▸ **Aim of the exercise**:
Although the records contain pictures, repeat only the text of every line exactly.

[[ Task inputs, beginning ]]

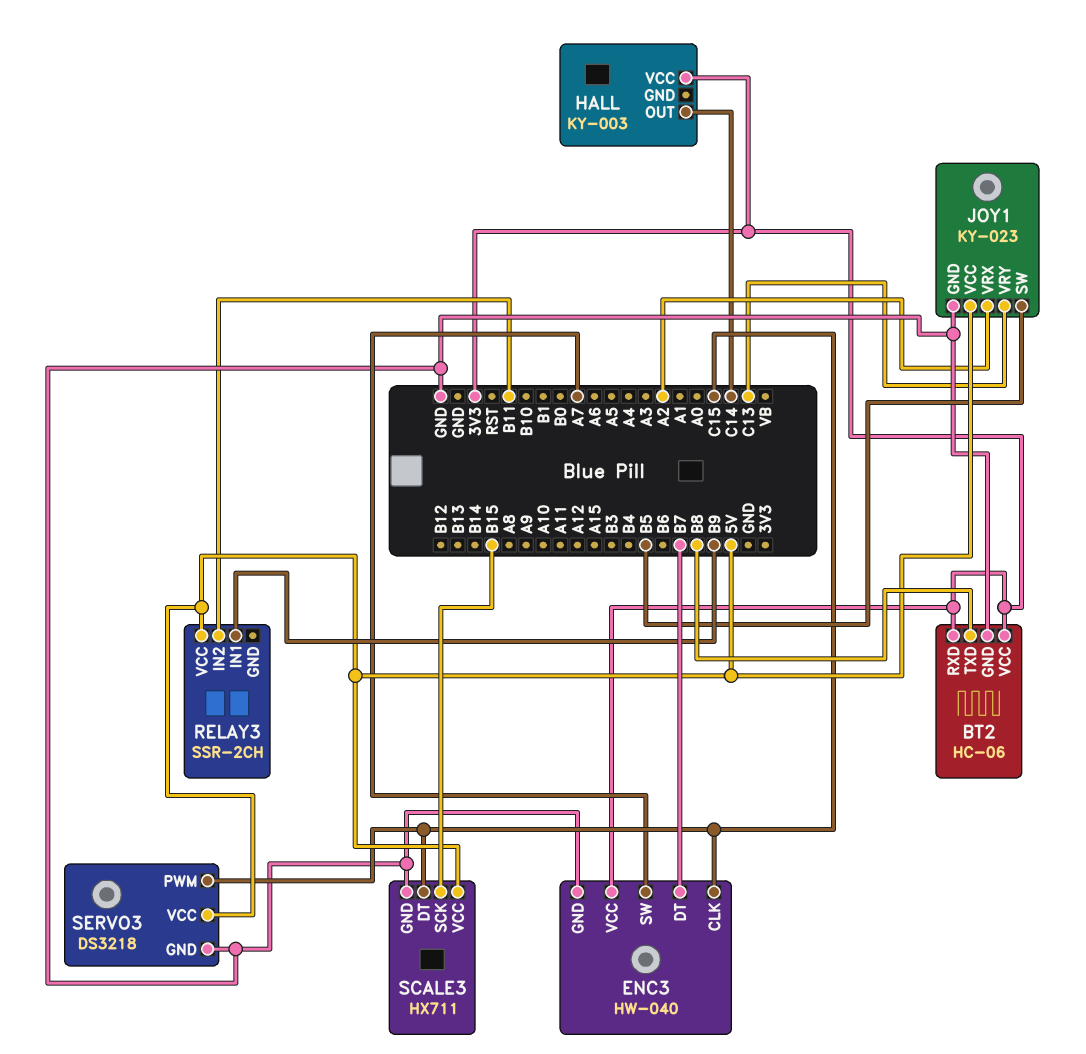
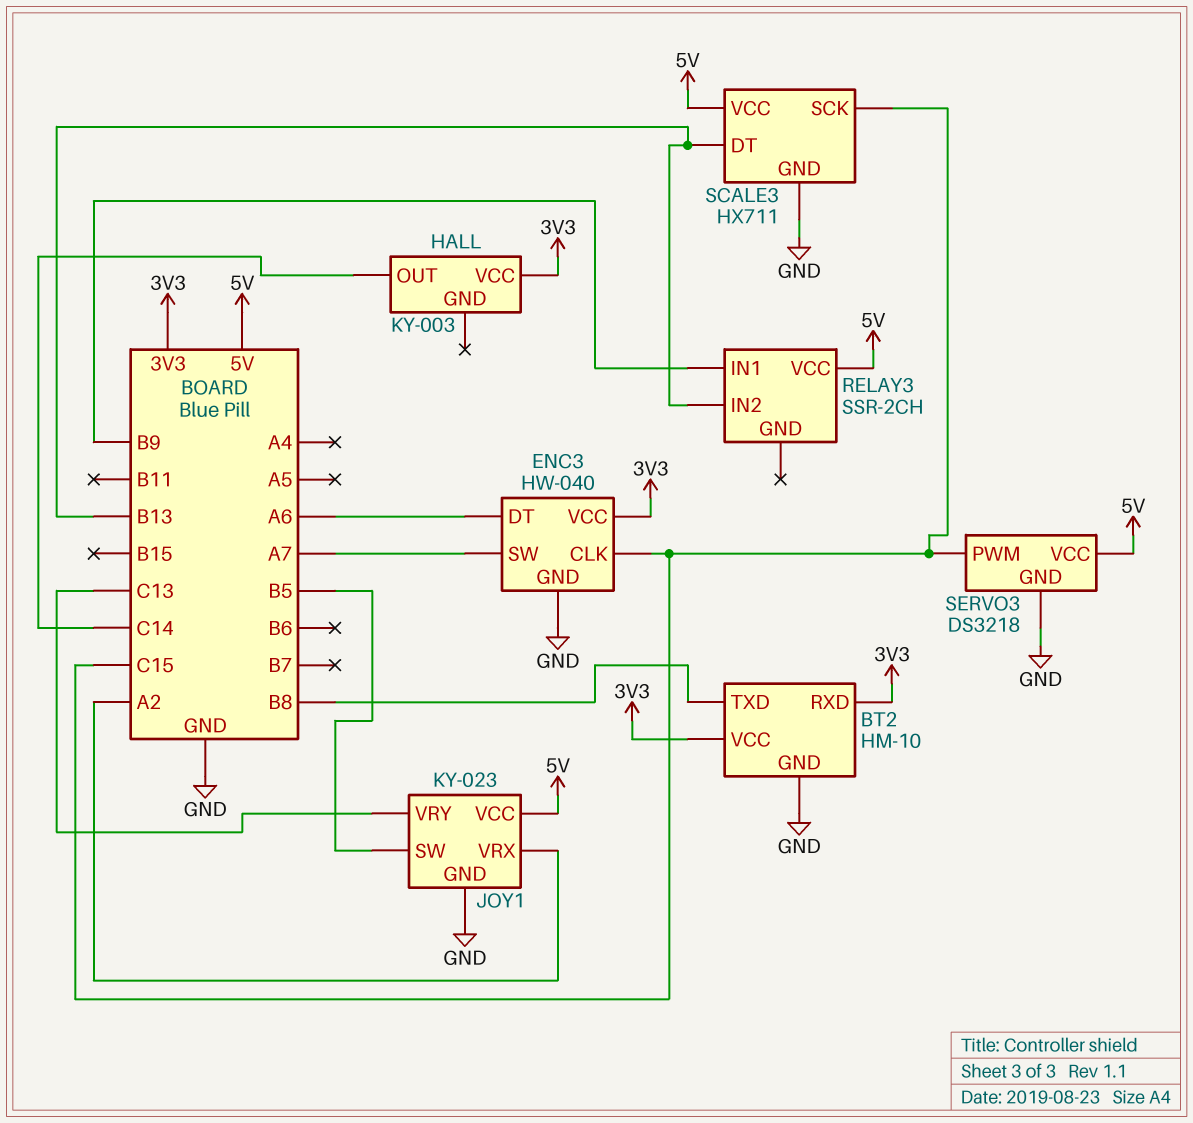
BT2: HC-06 -> HM-10
ENC3 pin DT: B7 -> A6
RELAY3 pin IN2: B11 -> B13
SCALE3 pin DT: C15 -> B13
SCALE3 pin SCK: B15 -> C15

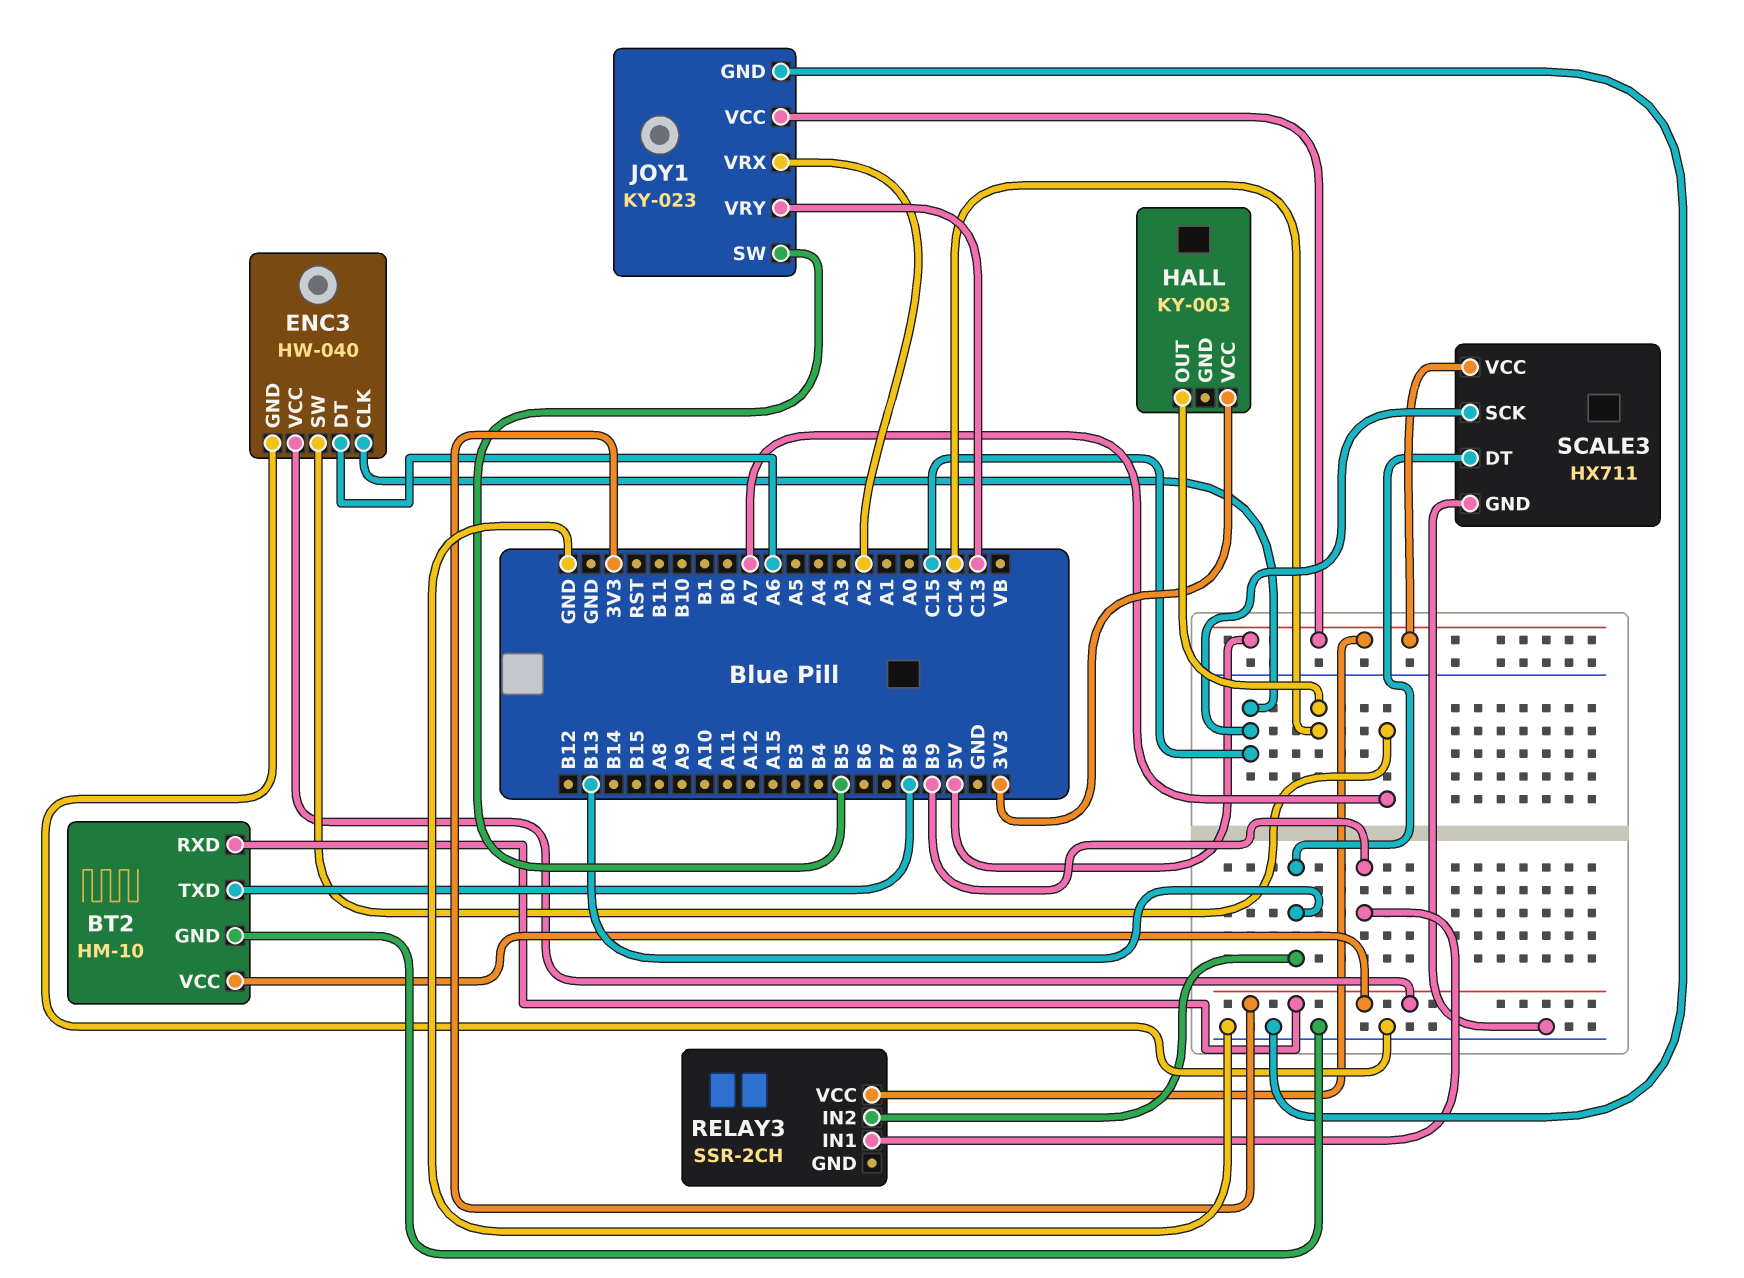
SERVO3: DS3218 -> none
SERVO3 pin GND: GND -> none
SERVO3 pin PWM: C15 -> none
SERVO3 pin VCC: 5V -> none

[[ Task inputs, end ]]

▸ **Exercise answer**:
BT2: HC-06 -> HM-10
ENC3 pin DT: B7 -> A6
RELAY3 pin IN2: B11 -> B13
SCALE3 pin DT: C15 -> B13
SCALE3 pin SCK: B15 -> C15

SERVO3: DS3218 -> none
SERVO3 pin GND: GND -> none
SERVO3 pin PWM: C15 -> none
SERVO3 pin VCC: 5V -> none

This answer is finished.